RECORDS TO PROCESS below:

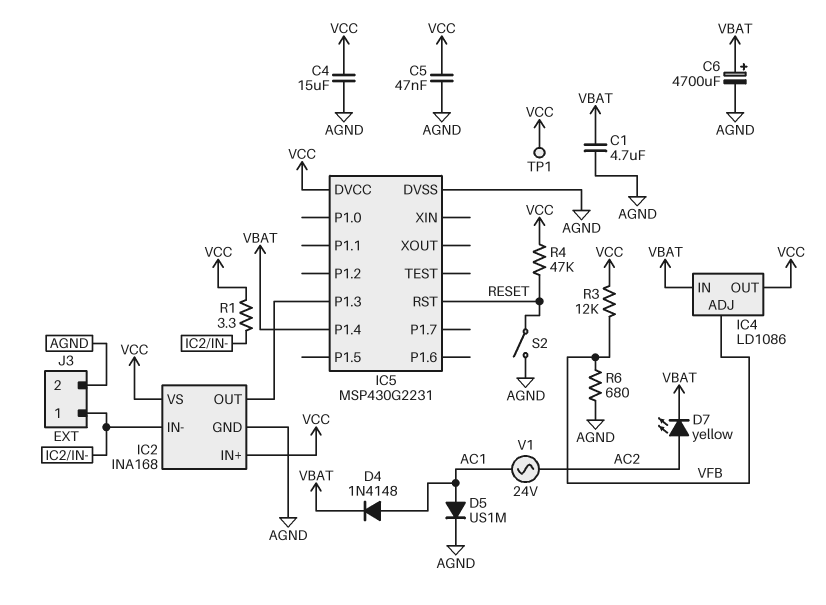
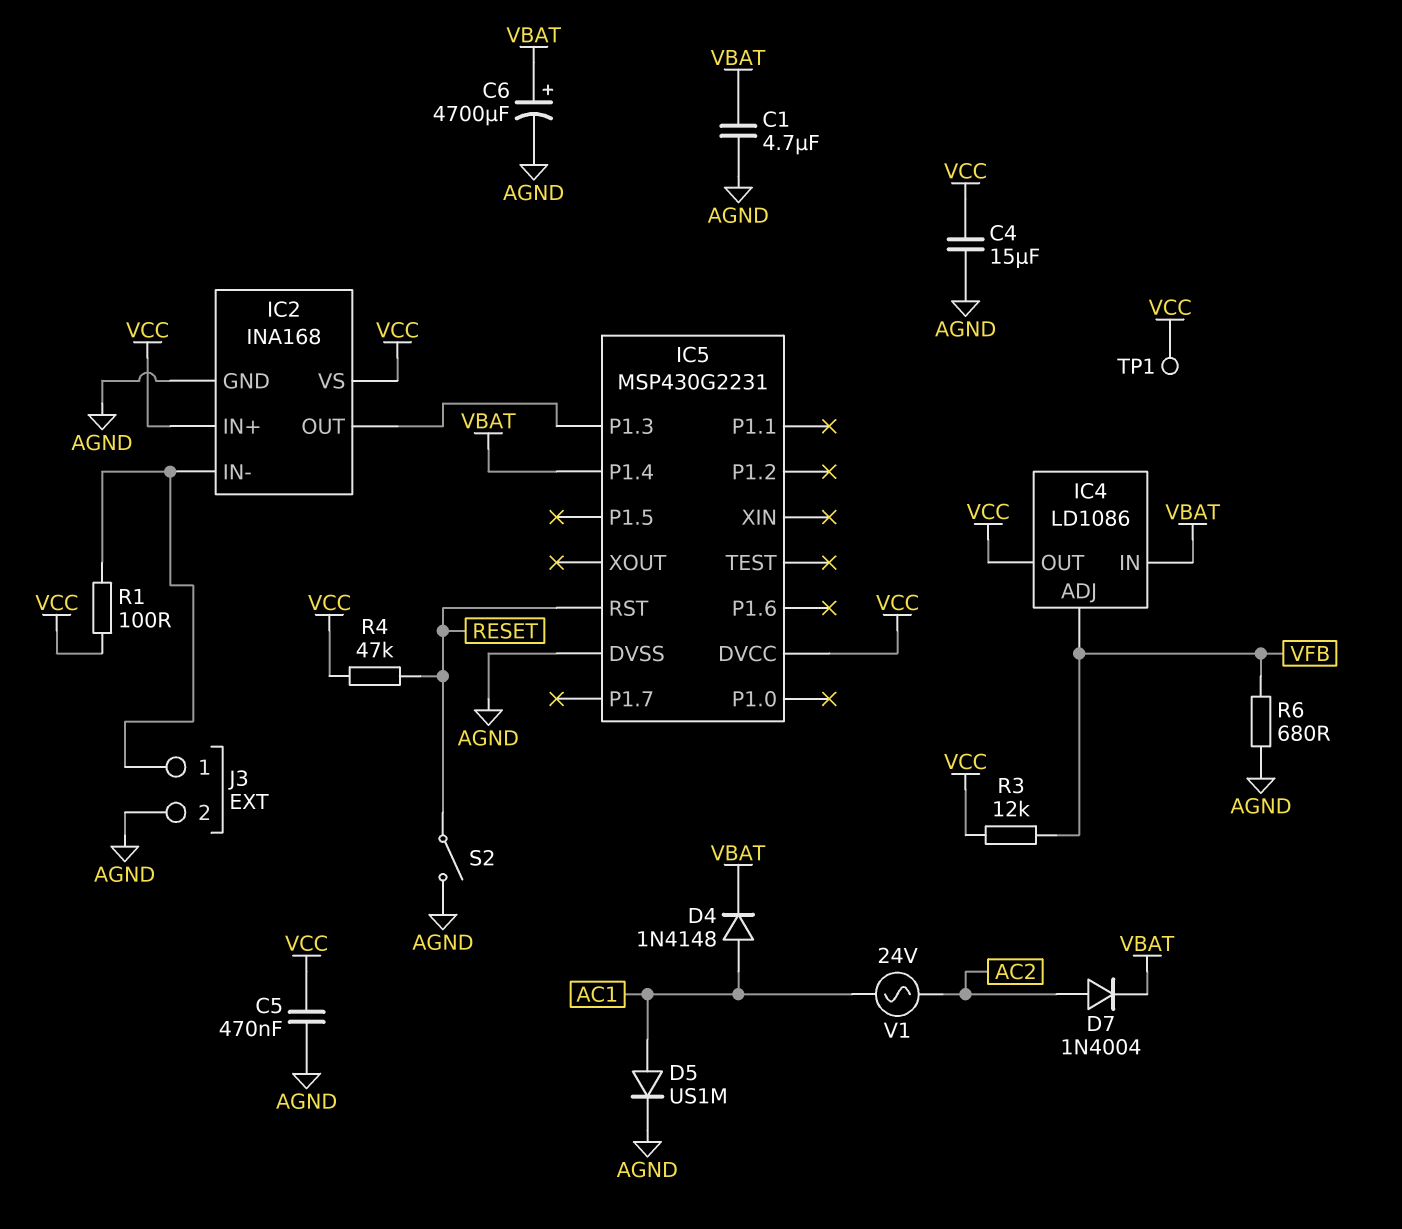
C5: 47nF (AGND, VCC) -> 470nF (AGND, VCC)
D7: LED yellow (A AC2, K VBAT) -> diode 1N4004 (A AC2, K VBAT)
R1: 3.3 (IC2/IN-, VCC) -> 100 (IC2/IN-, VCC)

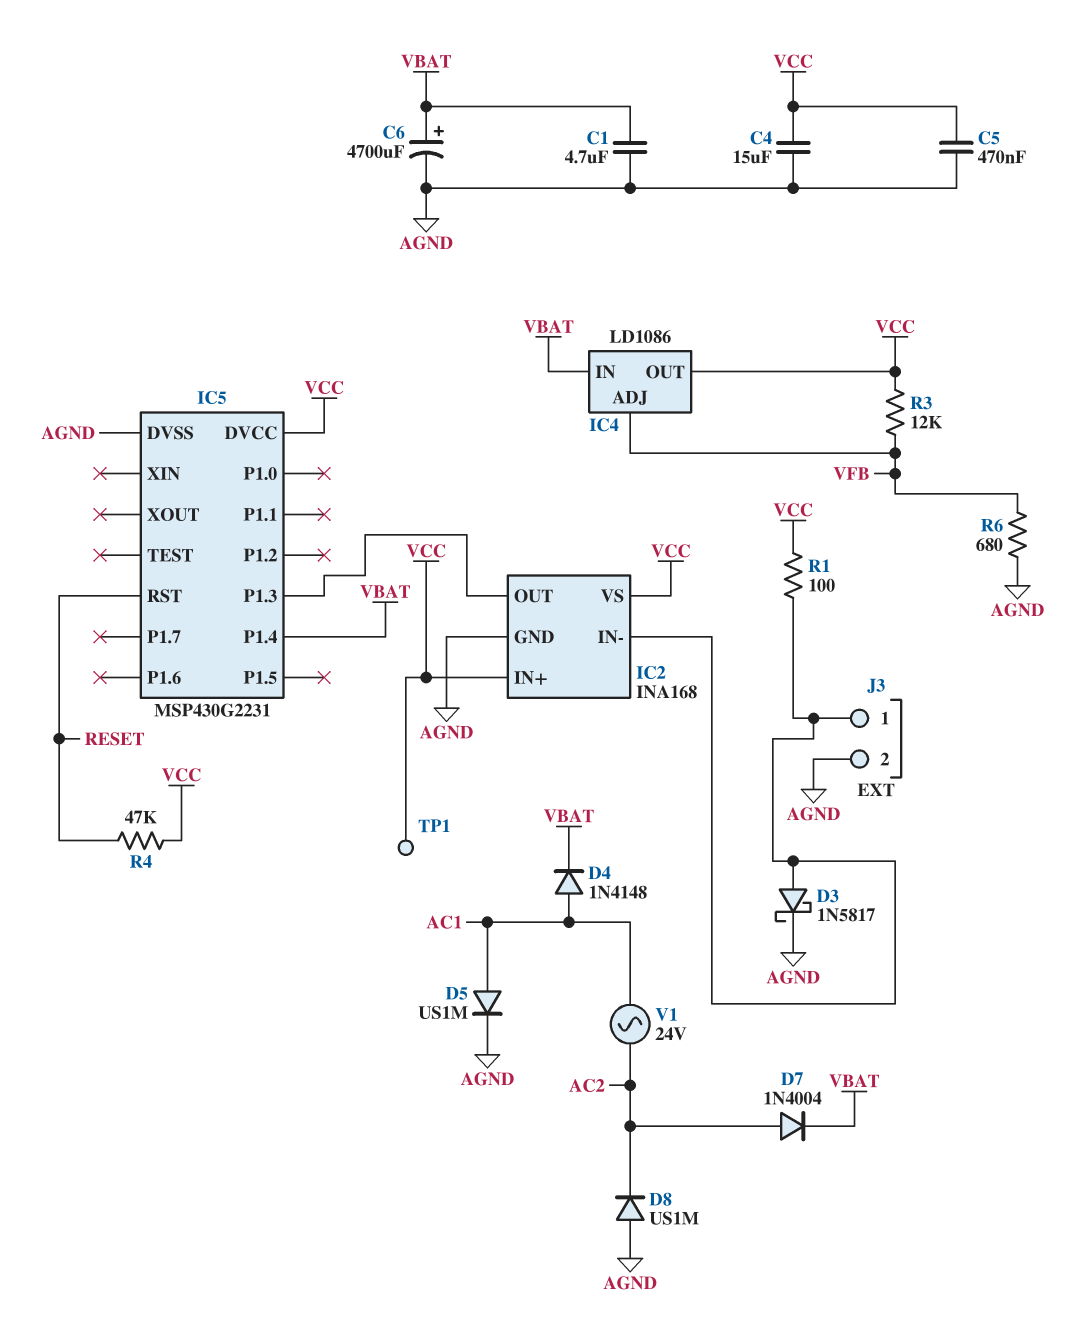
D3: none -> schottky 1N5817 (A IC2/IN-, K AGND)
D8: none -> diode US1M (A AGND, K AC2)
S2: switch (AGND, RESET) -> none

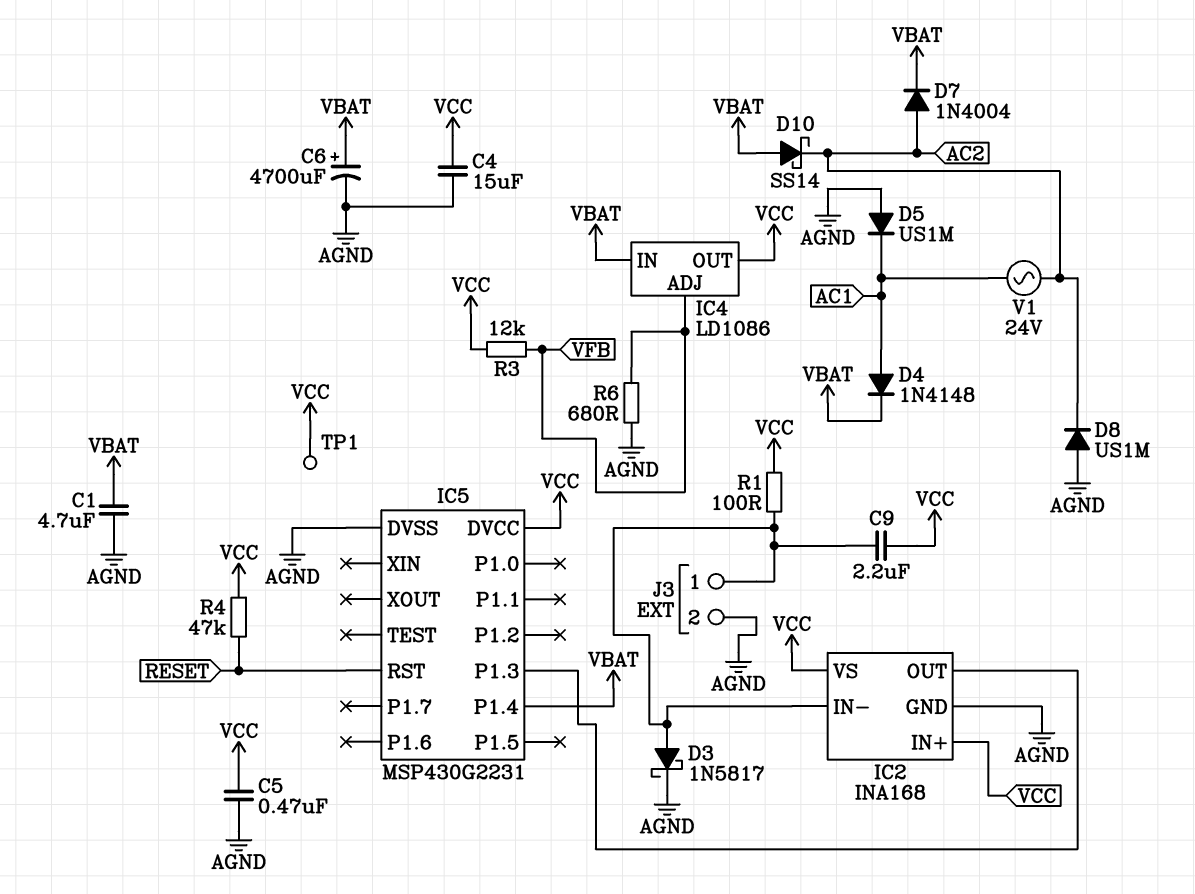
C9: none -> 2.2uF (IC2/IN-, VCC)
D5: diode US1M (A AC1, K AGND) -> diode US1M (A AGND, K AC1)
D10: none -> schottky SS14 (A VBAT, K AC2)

End of RECORDS TO PROCESS.

Output the entries above exactly. Drop the pictures.

C5: 47nF (AGND, VCC) -> 470nF (AGND, VCC)
D7: LED yellow (A AC2, K VBAT) -> diode 1N4004 (A AC2, K VBAT)
R1: 3.3 (IC2/IN-, VCC) -> 100 (IC2/IN-, VCC)

D3: none -> schottky 1N5817 (A IC2/IN-, K AGND)
D8: none -> diode US1M (A AGND, K AC2)
S2: switch (AGND, RESET) -> none

C9: none -> 2.2uF (IC2/IN-, VCC)
D5: diode US1M (A AC1, K AGND) -> diode US1M (A AGND, K AC1)
D10: none -> schottky SS14 (A VBAT, K AC2)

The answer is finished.